◆ **THE INPUT**:
begin

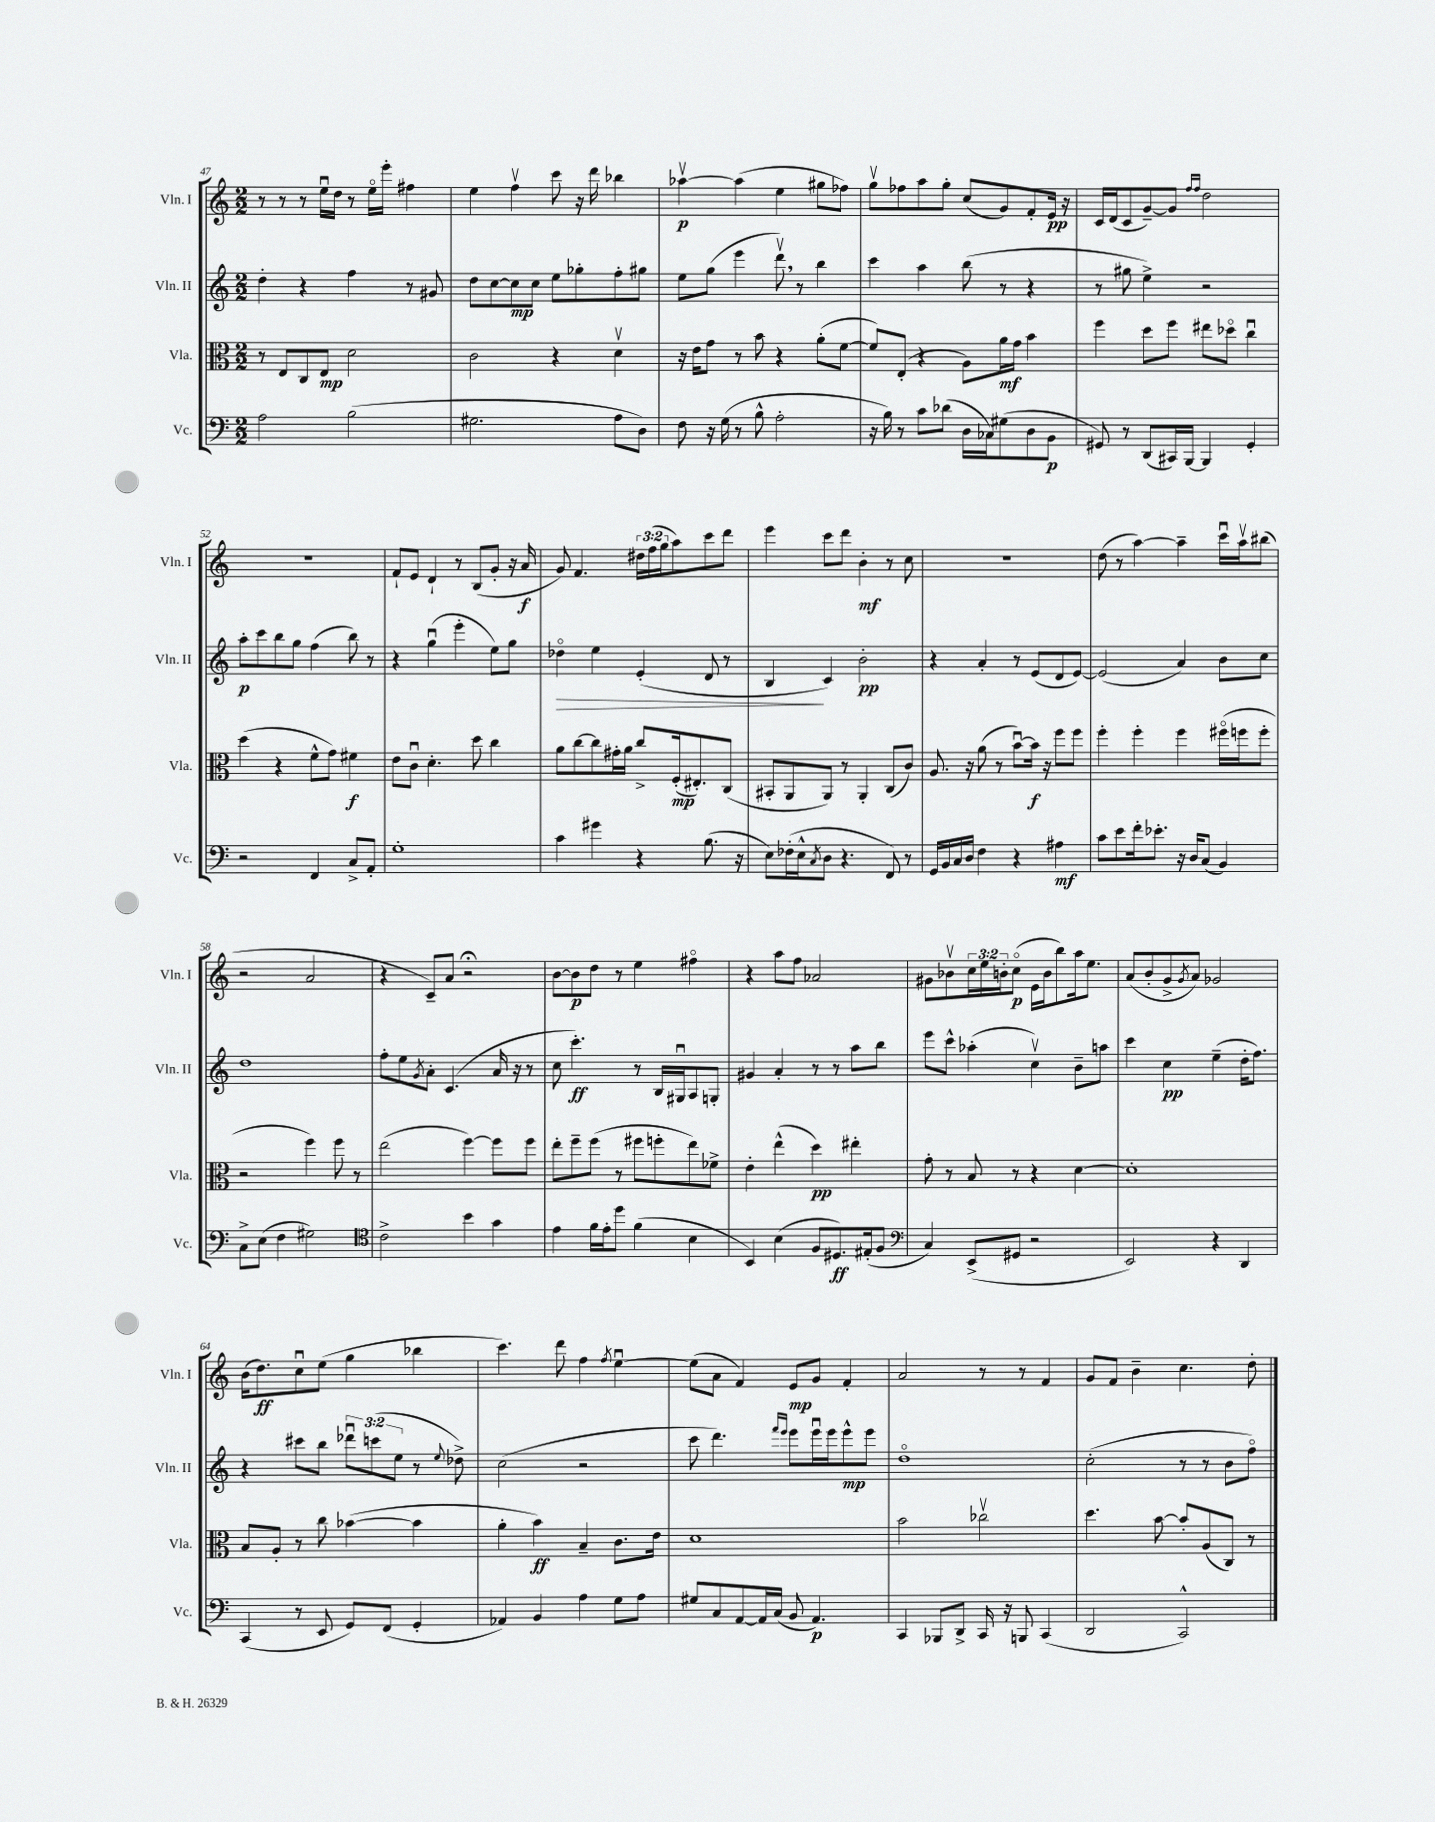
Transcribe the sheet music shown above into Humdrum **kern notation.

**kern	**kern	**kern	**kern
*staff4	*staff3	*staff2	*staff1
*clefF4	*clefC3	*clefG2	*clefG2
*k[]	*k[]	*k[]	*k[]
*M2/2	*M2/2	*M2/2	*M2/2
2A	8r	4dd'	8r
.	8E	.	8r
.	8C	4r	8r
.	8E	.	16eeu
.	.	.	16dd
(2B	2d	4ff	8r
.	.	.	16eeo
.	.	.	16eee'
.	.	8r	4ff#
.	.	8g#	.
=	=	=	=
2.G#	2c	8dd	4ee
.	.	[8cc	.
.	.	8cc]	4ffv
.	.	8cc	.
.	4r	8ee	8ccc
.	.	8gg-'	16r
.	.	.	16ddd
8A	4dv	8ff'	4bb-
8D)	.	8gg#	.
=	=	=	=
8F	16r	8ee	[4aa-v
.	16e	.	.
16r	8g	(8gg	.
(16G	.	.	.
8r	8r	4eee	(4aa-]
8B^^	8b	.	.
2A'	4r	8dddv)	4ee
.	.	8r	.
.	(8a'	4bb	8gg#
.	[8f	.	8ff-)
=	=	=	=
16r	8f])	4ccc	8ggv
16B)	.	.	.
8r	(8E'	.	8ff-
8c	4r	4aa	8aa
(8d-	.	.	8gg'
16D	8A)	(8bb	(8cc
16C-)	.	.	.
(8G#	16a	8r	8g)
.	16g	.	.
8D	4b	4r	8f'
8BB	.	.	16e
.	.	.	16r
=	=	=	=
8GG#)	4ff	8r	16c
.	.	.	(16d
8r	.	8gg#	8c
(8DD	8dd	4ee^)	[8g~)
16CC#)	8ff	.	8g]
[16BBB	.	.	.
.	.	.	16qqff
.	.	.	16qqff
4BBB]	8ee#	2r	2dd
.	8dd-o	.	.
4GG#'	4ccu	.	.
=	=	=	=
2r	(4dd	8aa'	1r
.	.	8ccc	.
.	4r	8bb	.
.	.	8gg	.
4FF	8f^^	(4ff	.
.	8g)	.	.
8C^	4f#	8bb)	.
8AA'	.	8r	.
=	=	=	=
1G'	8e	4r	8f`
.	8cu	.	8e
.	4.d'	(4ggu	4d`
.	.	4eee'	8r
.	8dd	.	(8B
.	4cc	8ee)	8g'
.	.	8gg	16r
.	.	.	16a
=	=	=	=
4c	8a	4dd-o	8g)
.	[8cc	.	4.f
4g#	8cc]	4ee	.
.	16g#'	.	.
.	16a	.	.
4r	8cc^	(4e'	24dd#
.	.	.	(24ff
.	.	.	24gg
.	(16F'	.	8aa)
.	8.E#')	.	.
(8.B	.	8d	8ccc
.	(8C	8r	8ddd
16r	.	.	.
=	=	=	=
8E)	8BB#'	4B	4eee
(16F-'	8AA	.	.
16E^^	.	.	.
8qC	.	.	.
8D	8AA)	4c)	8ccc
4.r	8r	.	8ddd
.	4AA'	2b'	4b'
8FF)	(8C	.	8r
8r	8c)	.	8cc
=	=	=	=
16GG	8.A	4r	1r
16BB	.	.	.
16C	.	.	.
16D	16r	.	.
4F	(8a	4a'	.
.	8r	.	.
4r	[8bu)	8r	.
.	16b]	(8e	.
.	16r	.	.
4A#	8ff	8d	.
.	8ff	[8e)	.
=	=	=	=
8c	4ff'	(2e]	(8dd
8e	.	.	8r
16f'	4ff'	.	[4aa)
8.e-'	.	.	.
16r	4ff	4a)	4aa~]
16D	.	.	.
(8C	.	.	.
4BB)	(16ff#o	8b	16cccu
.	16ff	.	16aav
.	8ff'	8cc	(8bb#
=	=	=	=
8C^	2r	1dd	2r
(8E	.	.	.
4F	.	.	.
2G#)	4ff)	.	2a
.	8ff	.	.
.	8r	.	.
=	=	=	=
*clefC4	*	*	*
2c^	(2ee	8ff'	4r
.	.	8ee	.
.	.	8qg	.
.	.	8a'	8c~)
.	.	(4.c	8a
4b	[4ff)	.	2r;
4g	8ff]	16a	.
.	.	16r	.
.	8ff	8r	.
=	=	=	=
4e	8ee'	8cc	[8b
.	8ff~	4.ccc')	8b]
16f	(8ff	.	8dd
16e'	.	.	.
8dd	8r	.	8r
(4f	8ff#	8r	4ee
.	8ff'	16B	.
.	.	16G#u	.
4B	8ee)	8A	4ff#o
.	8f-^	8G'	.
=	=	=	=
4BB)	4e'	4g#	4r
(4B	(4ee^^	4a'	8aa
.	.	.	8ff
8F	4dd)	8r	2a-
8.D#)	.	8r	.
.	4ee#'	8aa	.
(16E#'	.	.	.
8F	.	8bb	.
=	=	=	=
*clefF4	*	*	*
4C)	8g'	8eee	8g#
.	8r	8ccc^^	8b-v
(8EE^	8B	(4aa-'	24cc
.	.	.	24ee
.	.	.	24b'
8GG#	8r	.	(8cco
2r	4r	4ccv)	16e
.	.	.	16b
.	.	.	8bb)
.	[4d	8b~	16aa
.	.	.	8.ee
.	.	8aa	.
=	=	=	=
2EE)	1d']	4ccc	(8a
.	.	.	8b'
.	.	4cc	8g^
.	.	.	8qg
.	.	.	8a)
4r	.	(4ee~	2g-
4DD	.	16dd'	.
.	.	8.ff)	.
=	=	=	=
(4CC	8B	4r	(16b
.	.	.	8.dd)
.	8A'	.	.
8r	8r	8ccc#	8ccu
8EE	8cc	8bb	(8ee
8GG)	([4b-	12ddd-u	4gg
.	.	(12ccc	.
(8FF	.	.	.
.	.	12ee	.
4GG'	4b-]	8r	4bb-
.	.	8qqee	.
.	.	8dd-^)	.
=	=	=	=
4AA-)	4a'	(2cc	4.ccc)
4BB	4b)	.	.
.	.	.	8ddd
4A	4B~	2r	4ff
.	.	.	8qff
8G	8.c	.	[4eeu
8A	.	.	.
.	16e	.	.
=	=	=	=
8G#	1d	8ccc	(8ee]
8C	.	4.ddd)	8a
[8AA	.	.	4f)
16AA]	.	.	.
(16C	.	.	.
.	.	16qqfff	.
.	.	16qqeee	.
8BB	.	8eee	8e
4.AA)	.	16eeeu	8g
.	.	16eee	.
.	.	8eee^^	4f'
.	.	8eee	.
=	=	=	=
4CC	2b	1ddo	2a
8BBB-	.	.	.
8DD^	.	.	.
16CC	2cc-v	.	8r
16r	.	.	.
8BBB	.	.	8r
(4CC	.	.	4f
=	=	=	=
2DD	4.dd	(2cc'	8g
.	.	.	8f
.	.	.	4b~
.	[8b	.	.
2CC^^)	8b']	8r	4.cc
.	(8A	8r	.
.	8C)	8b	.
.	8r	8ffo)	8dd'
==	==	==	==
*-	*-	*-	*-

end

◆ **GOAL**: How many lines in the rows above contain the string "kern"? Reply with the number alone.

◆ **EXERCISE OUTPUT**: 2